## TASK DETAILS
Your output must consist solely of the lines from the one containing "vededile (yellow) (203,271)" through the end of the records, reproduced exactly.

Recorded data:

•••

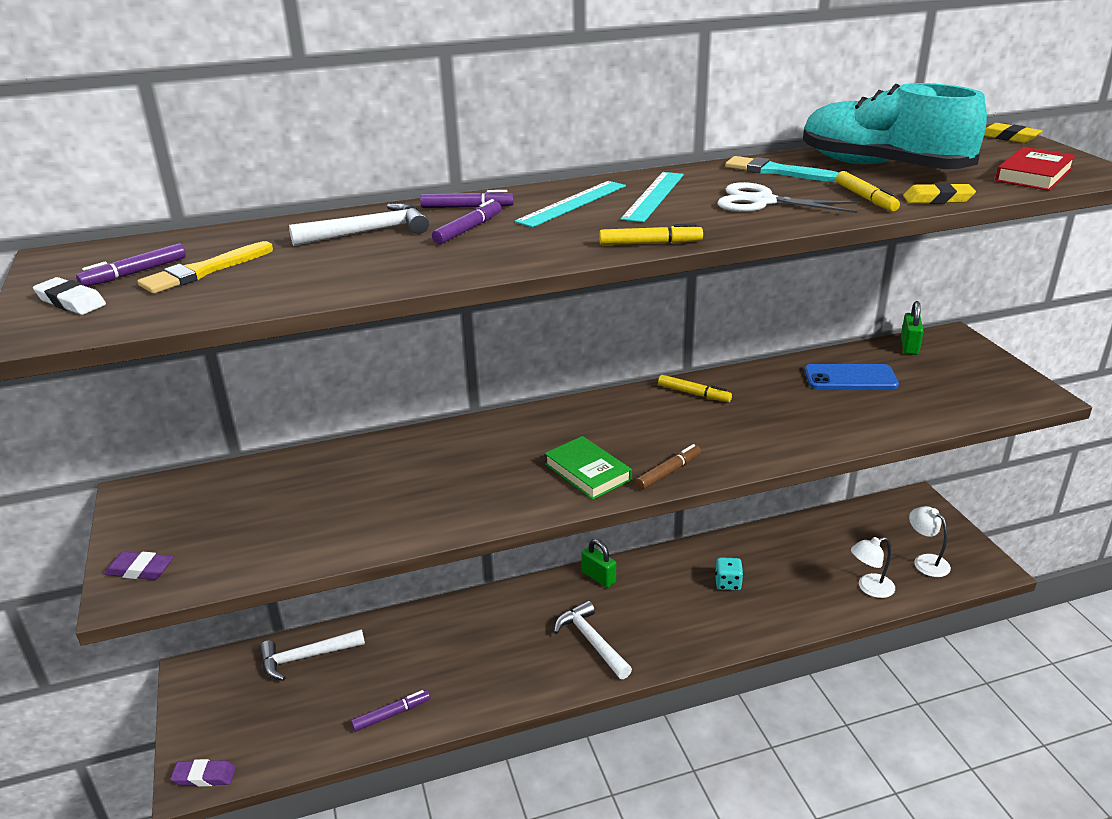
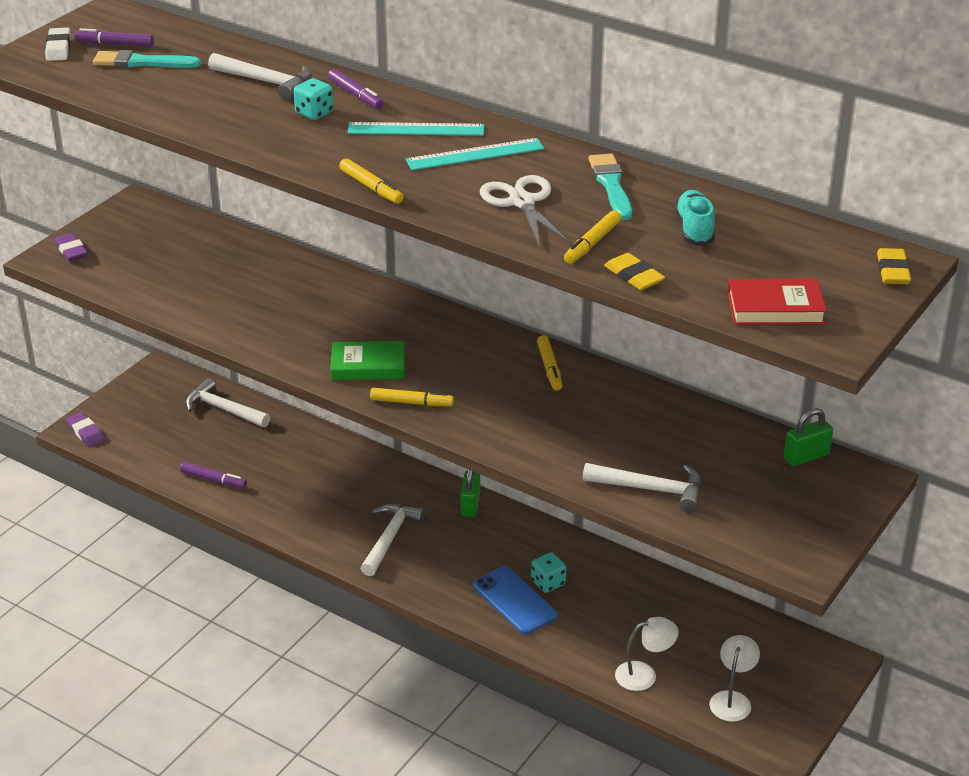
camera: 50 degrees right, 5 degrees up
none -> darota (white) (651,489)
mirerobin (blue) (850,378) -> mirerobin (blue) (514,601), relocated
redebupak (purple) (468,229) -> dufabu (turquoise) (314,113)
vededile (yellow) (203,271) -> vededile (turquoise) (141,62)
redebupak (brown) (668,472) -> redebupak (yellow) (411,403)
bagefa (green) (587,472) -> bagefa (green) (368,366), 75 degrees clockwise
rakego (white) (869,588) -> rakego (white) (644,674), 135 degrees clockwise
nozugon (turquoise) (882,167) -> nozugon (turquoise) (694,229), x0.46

•••

## EXERCISE ANSWER
vededile (yellow) (203,271) -> vededile (turquoise) (141,62)
redebupak (brown) (668,472) -> redebupak (yellow) (411,403)
bagefa (green) (587,472) -> bagefa (green) (368,366), 75 degrees clockwise
rakego (white) (869,588) -> rakego (white) (644,674), 135 degrees clockwise
nozugon (turquoise) (882,167) -> nozugon (turquoise) (694,229), x0.46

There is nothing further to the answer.